What you have to do: Give every entry again, unchanged, and leave its images out.

Supplied data:
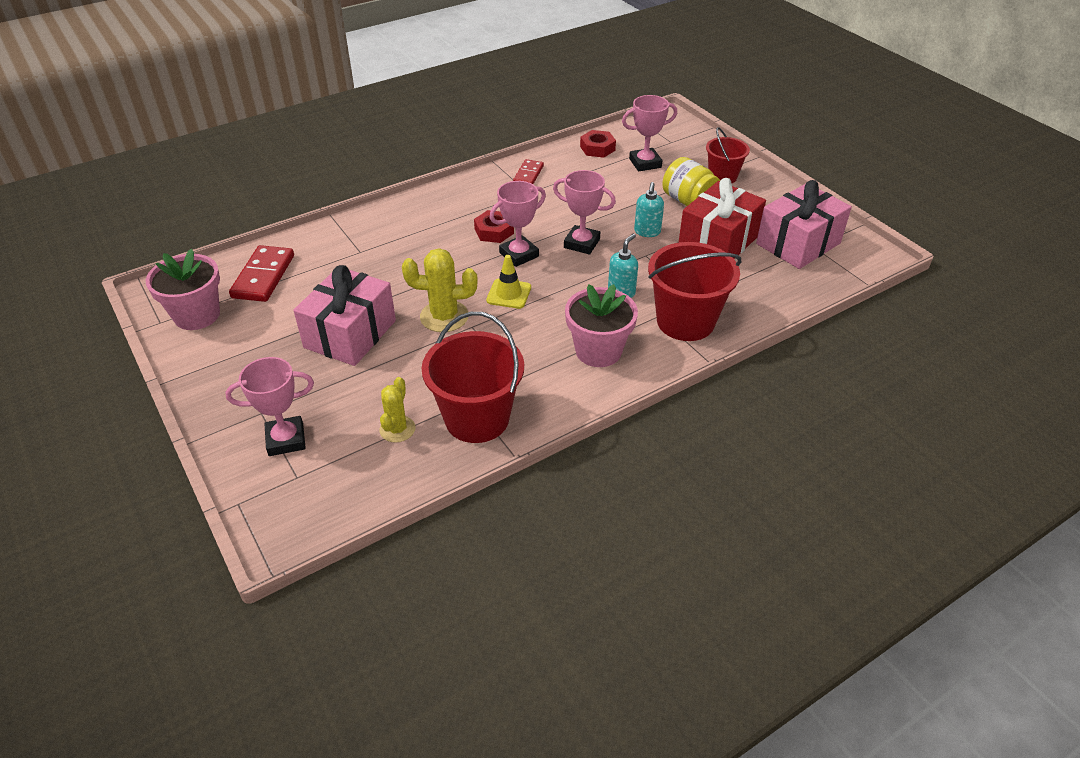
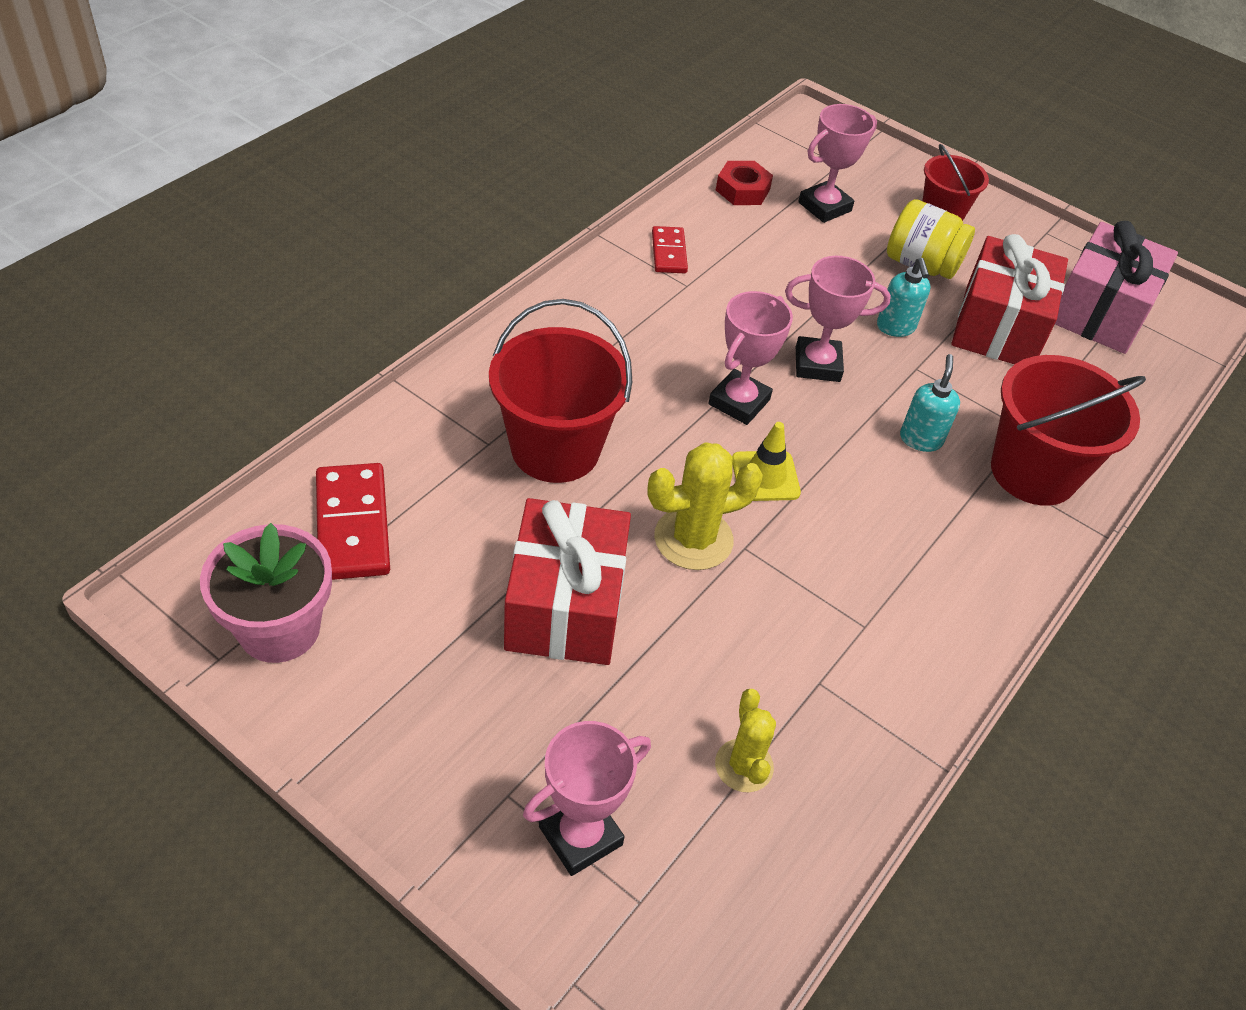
camera: 25 degrees left, 5 degrees up
(350, 334) = (565, 605): pink gift -> red gift
(477, 418) = (849, 713): red bucket -> red bucket (555, 449)
(494, 231) = (677, 366): red nut -> none
(598, 351) = (948, 549): pink flower pot -> none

Response:
camera: 25 degrees left, 5 degrees up
(350, 334) = (565, 605): pink gift -> red gift
(477, 418) = (849, 713): red bucket -> red bucket (555, 449)
(494, 231) = (677, 366): red nut -> none
(598, 351) = (948, 549): pink flower pot -> none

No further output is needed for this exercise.